## Task description
I'd ask you to write out the lines below exactly, with no images.

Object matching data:
*** Block opens ***
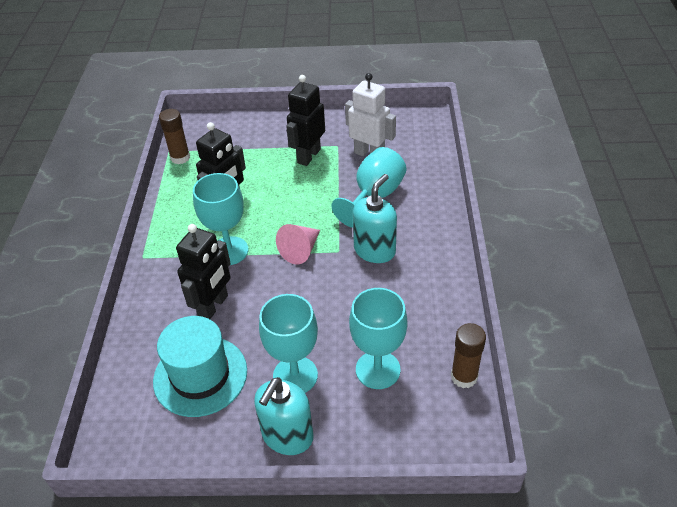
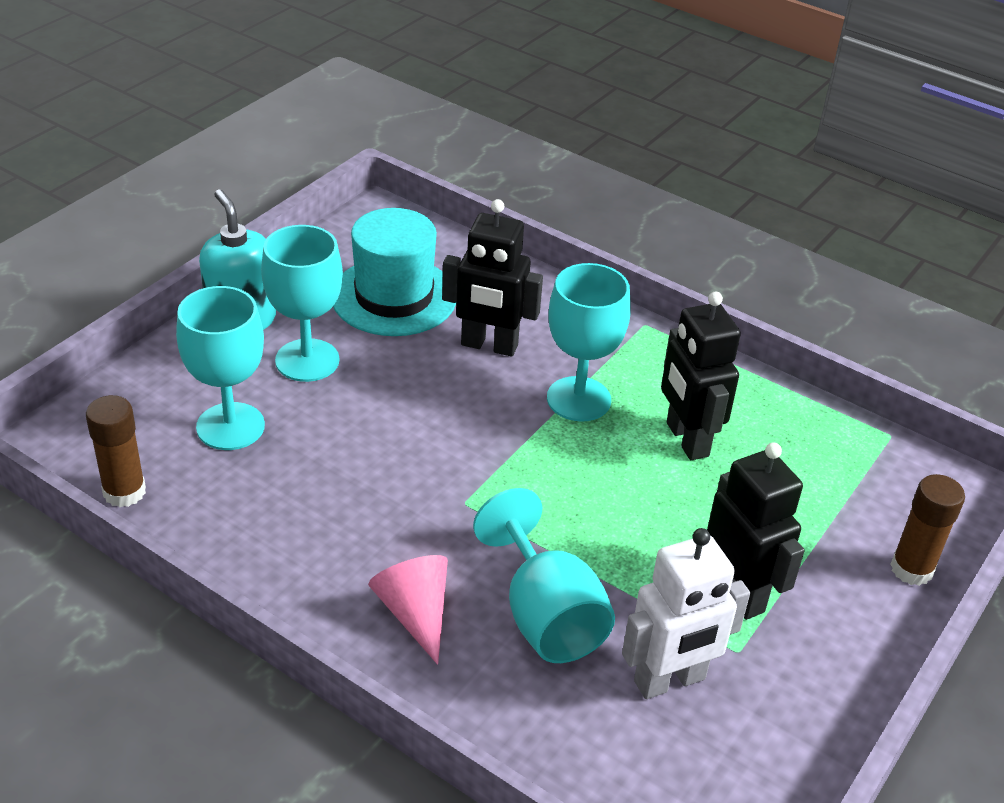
camera: 120 degrees right, 5 degrees down
brown glue stick [159,109,190,164] -> brown glue stick moved to [890,474,965,586]
black robot [176,224,231,319] -> black robot turned 45 degrees counterclockwise [442,199,543,356]
pink cone [276,224,320,265] -> pink cone moved to [368,555,448,665]
turquoise soap dispenser [353,174,397,263] -> none

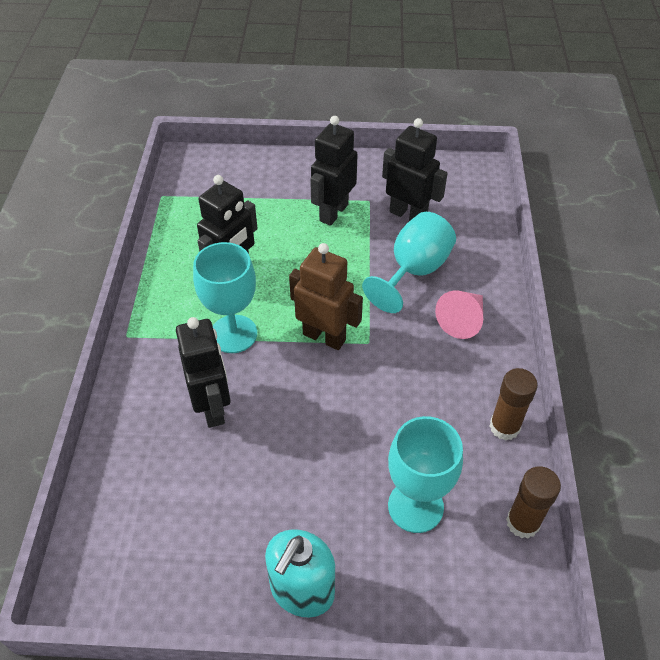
camera: 120 degrees left, 10 degrees up
turquoise goblet [261,225,343,382] -> none
turquoise hat [333,208,456,336] -> none
white robot [622,528,750,699] -> black robot [382,118,448,221]
brown glue stick [890,474,965,586] -> brown glue stick moved to [490,368,538,441]
none -> brown robot [289,243,363,350]

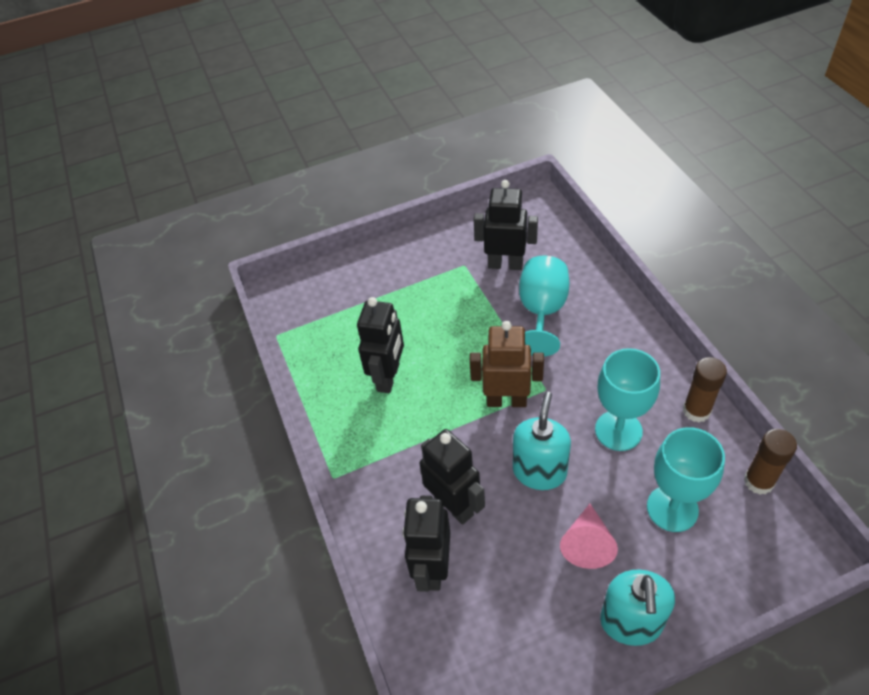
camera: 20 degrees left, 0 degrees up
turquoise goblet [193,242,257,353] -> turquoise goblet moved to [595,348,660,451]
black robot [310,116,358,226] -> black robot moved to [402,496,450,592]
pink cone [435,290,483,339] -> pink cone moved to [560,504,618,569]
none -> turquoise soap dispenser [513,391,571,490]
*** Block closes ***
## Expected answer
camera: 120 degrees right, 5 degrees down
brown glue stick [159,109,190,164] -> brown glue stick moved to [890,474,965,586]
black robot [176,224,231,319] -> black robot turned 45 degrees counterclockwise [442,199,543,356]
pink cone [276,224,320,265] -> pink cone moved to [368,555,448,665]
turquoise soap dispenser [353,174,397,263] -> none

camera: 120 degrees left, 10 degrees up
turquoise goblet [261,225,343,382] -> none
turquoise hat [333,208,456,336] -> none
white robot [622,528,750,699] -> black robot [382,118,448,221]
brown glue stick [890,474,965,586] -> brown glue stick moved to [490,368,538,441]
none -> brown robot [289,243,363,350]

camera: 20 degrees left, 0 degrees up
turquoise goblet [193,242,257,353] -> turquoise goblet moved to [595,348,660,451]
black robot [310,116,358,226] -> black robot moved to [402,496,450,592]
pink cone [435,290,483,339] -> pink cone moved to [560,504,618,569]
none -> turquoise soap dispenser [513,391,571,490]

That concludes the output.